EXERCISE GOAL –
Return only the lines of the data below from the line with "orange rectangle: (187, 283)" up to and including the line with "green cross: (148, 63)", exactly as written, with the pictures omitted.

────────────────────

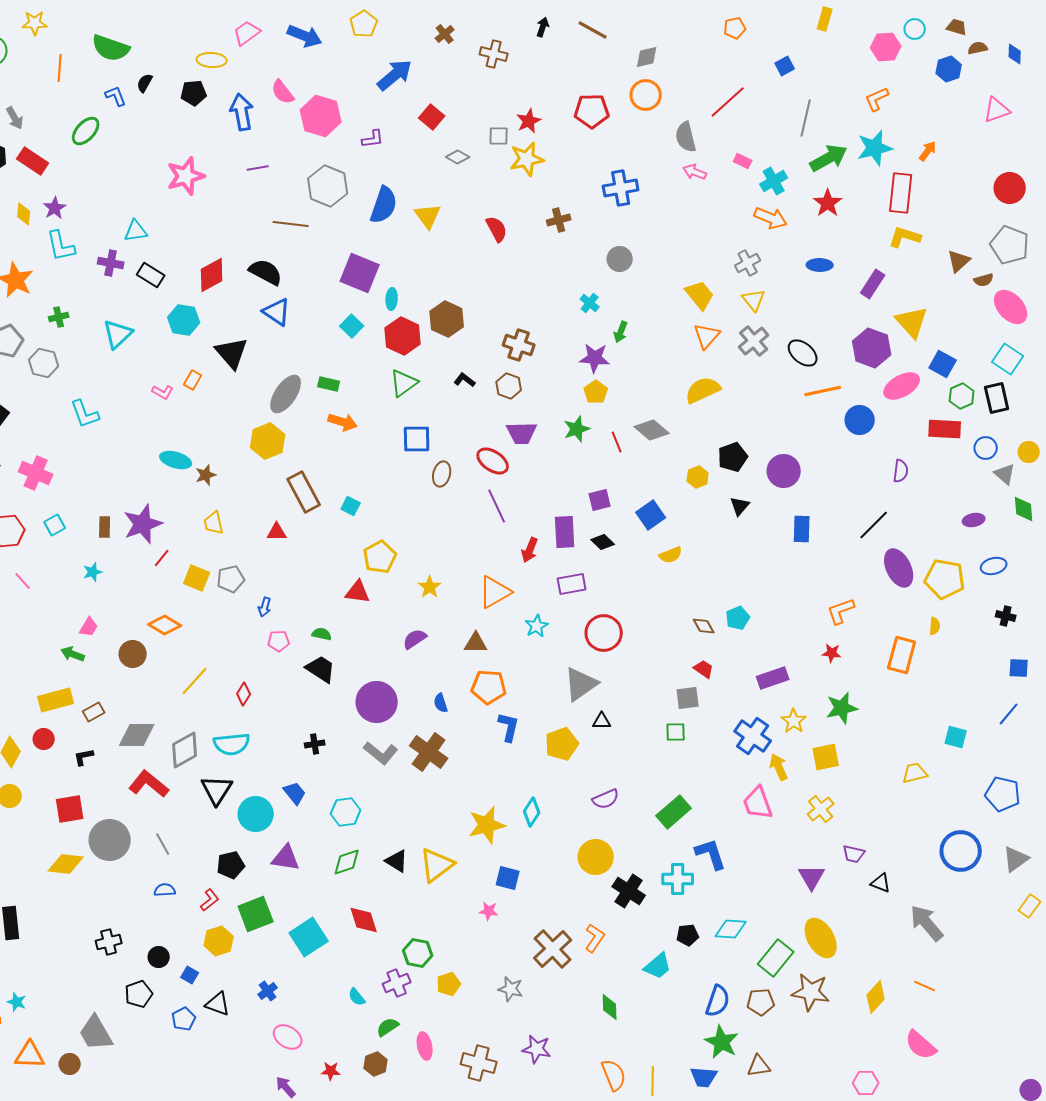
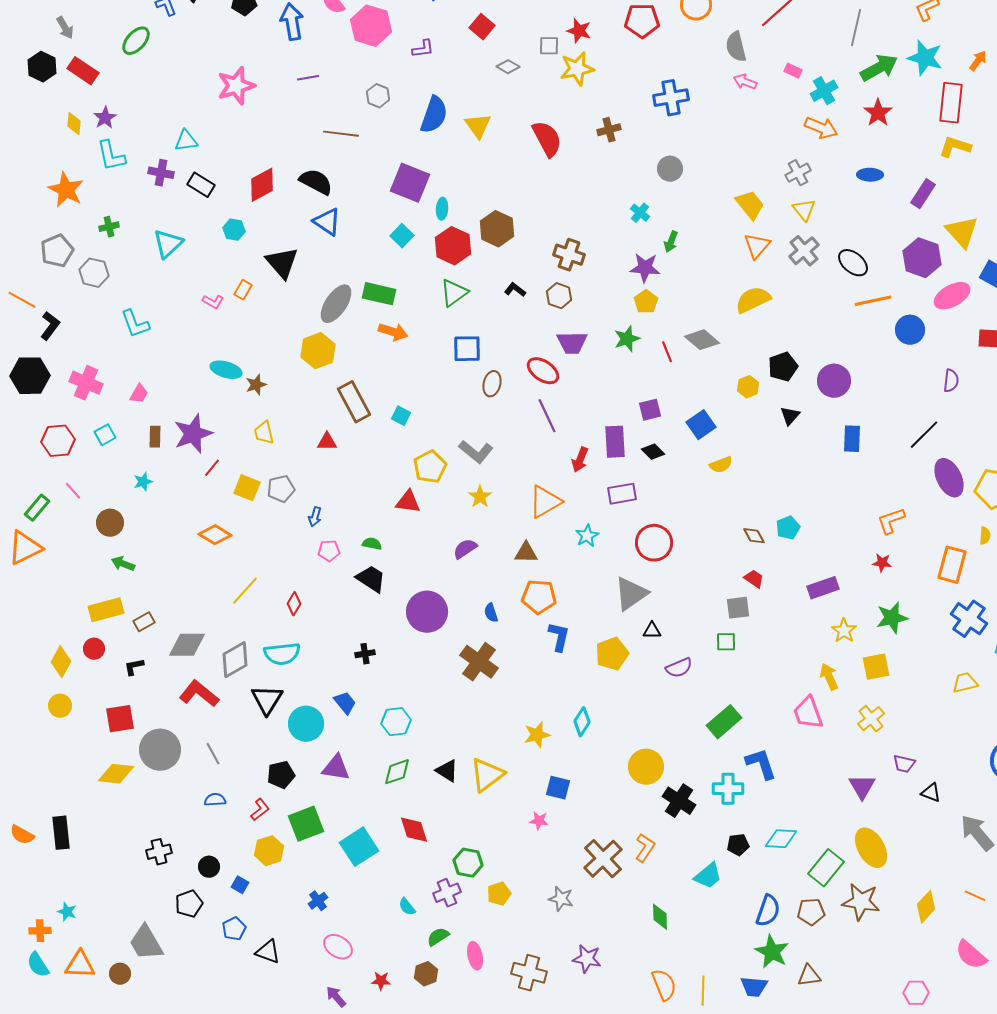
red star: (529, 121) -> (579, 31), turned -30
cyan star: (875, 148) -> (925, 58), turned 30
gray hexagon: (328, 186) -> (378, 96), size x0.6
red semicircle: (497, 229) -> (547, 139), size x1.4
cyan hexagon: (184, 320) -> (234, 230), size x0.7
green rectangle: (329, 384) -> (379, 294), size x1.5
pink trapezoid: (89, 627) -> (139, 394), moved
brown circle: (133, 654) -> (110, 523), moved
blue cross: (753, 736) -> (969, 619), moved
gray L-shape: (381, 753) -> (476, 452), moved
purple semicircle: (606, 799) -> (679, 668), moved
yellow star: (487, 825) -> (537, 735), size x0.7
black triangle: (218, 1004) -> (268, 952), moved

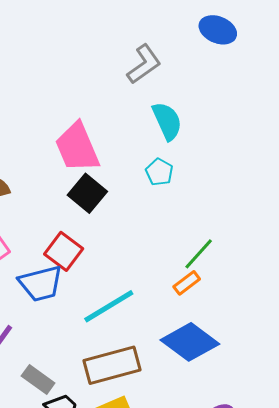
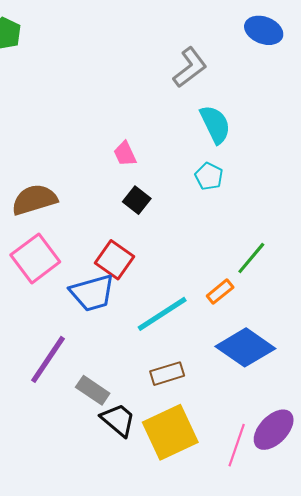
pink trapezoid: (77, 147) -> (125, 154), size x0.5
black square: (87, 193) -> (137, 200), size x0.7
orange rectangle: (187, 283) -> (220, 292), moved
brown rectangle: (112, 365) -> (167, 374), size x0.6

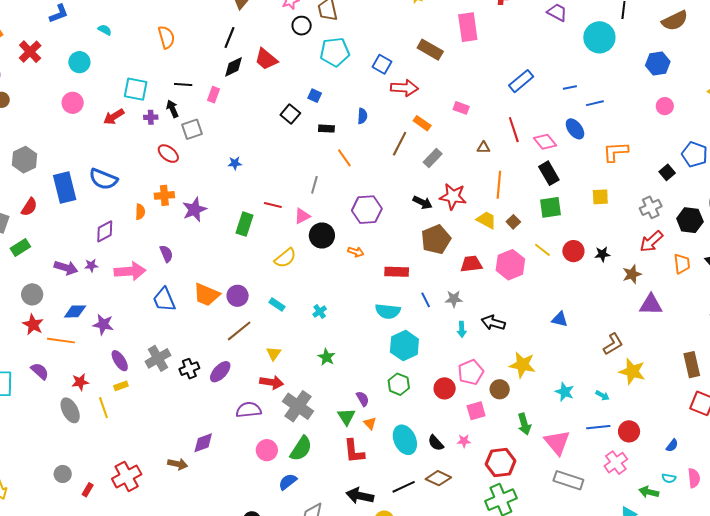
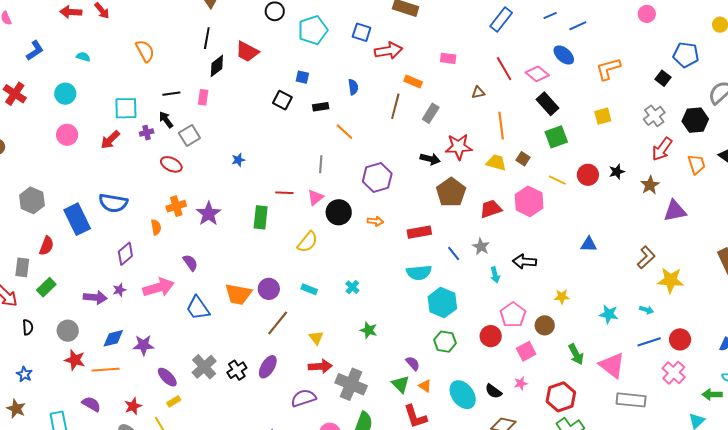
gray star: (454, 299) -> (481, 247), turned -30
yellow star: (522, 365) -> (562, 297), size x0.6

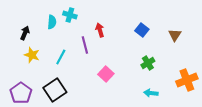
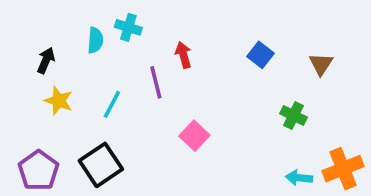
green cross: (148, 63) -> (293, 115), moved, turned -32
orange cross: (187, 80) -> (343, 169), moved
cyan arrow: (151, 93) -> (299, 178), moved

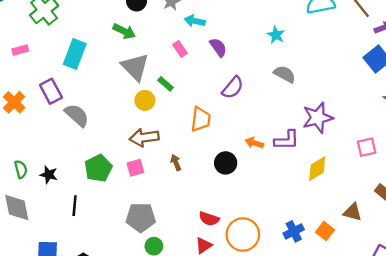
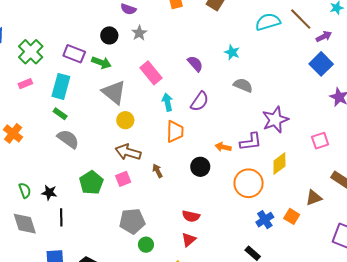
cyan arrow: (195, 21) -> (167, 102), moved, turned 72
purple semicircle: (218, 47) -> (195, 64), moved
pink rectangle: (180, 49) -> (151, 73), size x1.6
pink rectangle: (20, 50) -> (25, 84), moved
green rectangle: (165, 84) -> (60, 114), moved
purple rectangle: (51, 91) -> (74, 54), moved, turned -35
brown arrow: (144, 137) -> (128, 152), turned 30
black line: (75, 206) -> (61, 217), moved
brown triangle: (352, 212) -> (314, 198), turned -30
orange circle: (243, 234) -> (249, 183), moved

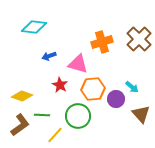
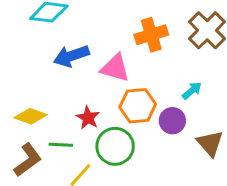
blue arrow: (49, 56) -> (71, 56), size x1.6
red star: (60, 85) -> (88, 118), moved
cyan arrow: (132, 87) -> (192, 91), moved, turned -80

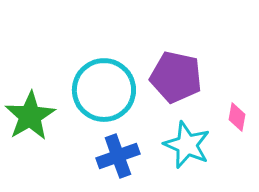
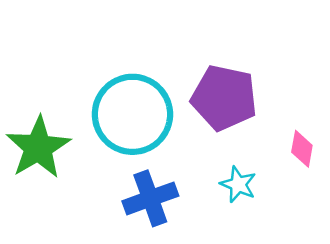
cyan star: (187, 145) -> (238, 184), size x0.6

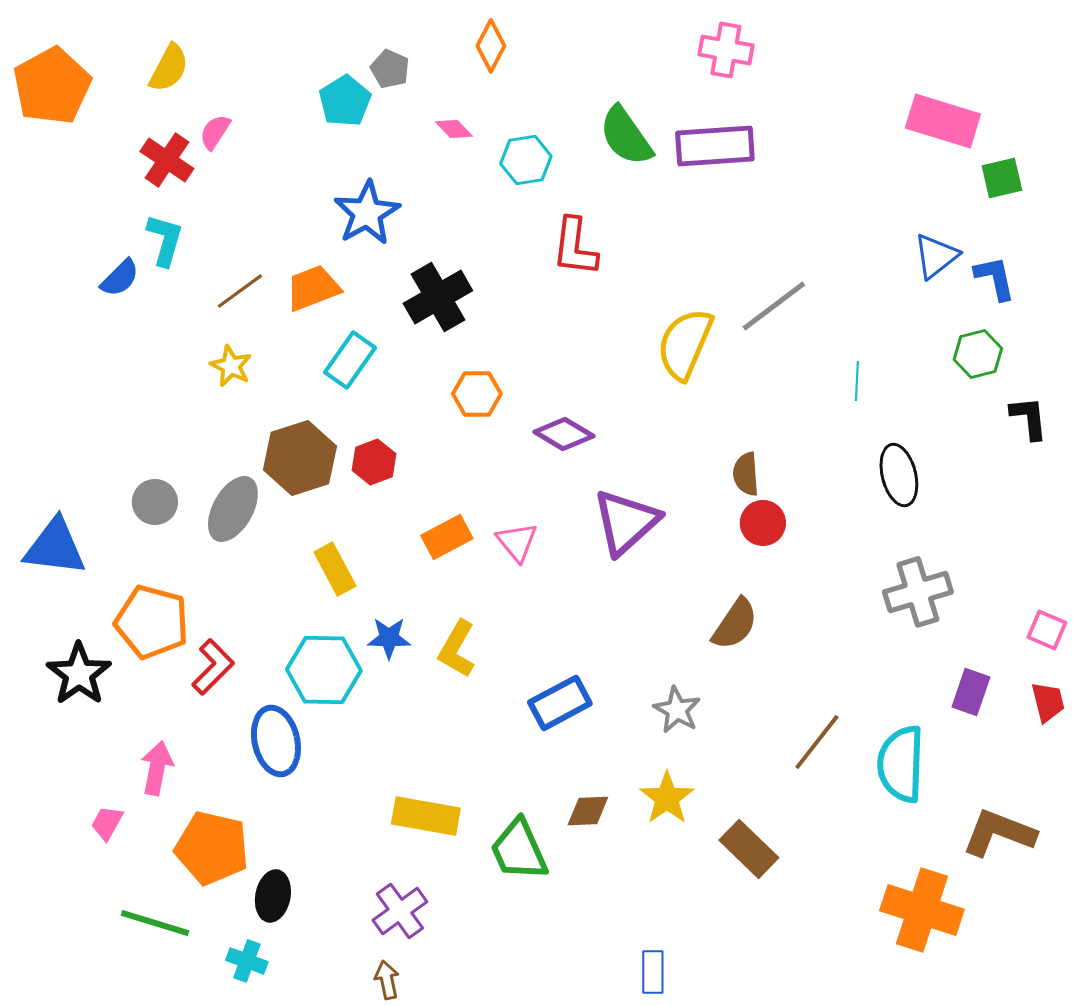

────────────────────

EXPECTED ANSWER –
orange rectangle: (187, 283) -> (220, 292), moved
brown rectangle: (112, 365) -> (167, 374), size x0.6

gray star: (454, 299) -> (481, 247), turned -30
yellow star: (522, 365) -> (562, 297), size x0.6

green cross: (148, 63) -> (293, 115), moved, turned -32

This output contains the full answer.